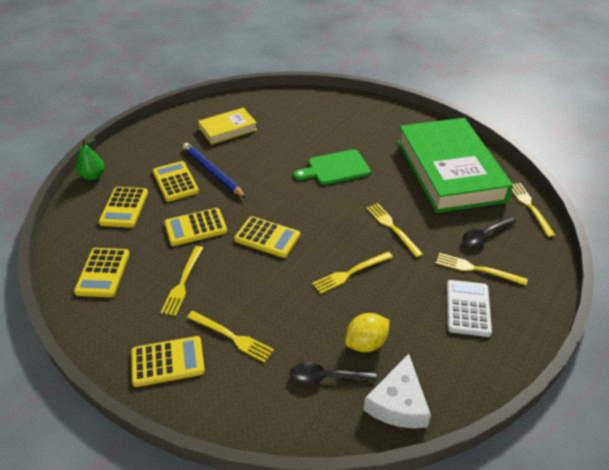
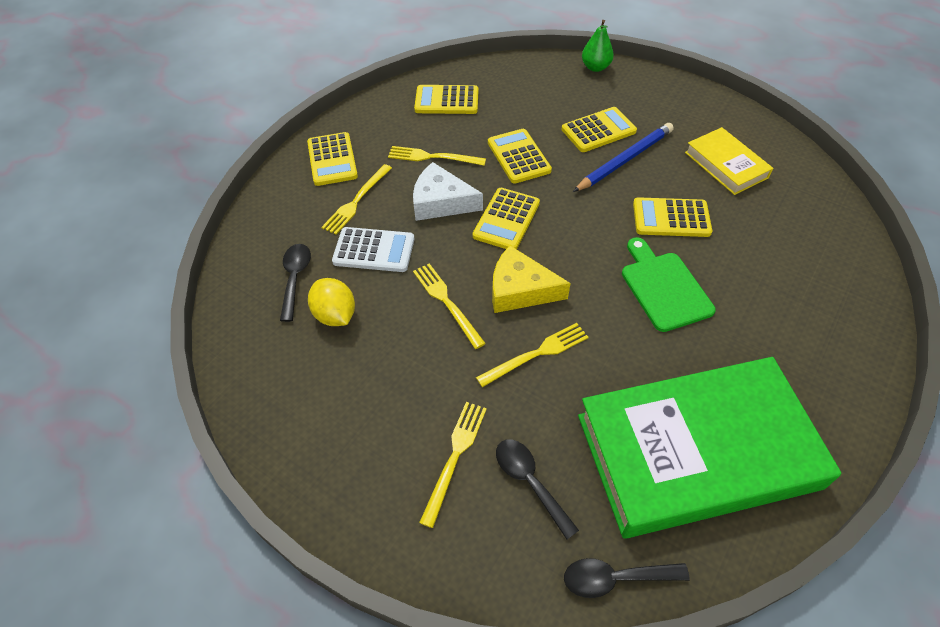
camera: 90 degrees right, 10 degrees up
(124, 207) = (546, 98): yellow calculator -> yellow calculator (671, 218)
(338, 233) = (520, 290): none -> yellow cheese
(398, 403) = (252, 341): white cheese -> white cheese (441, 202)
(468, 308) = (380, 433): white calculator -> white calculator (374, 250)
(530, 207) = (615, 578): yellow fork -> black spoon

*-*-*

▸ WHAT THE EXERCISE ASKS:
Print verbatim every line above, apart from the pictures.

▸ ANSWER TO THE EXERCISE:
camera: 90 degrees right, 10 degrees up
(124, 207) = (546, 98): yellow calculator -> yellow calculator (671, 218)
(338, 233) = (520, 290): none -> yellow cheese
(398, 403) = (252, 341): white cheese -> white cheese (441, 202)
(468, 308) = (380, 433): white calculator -> white calculator (374, 250)
(530, 207) = (615, 578): yellow fork -> black spoon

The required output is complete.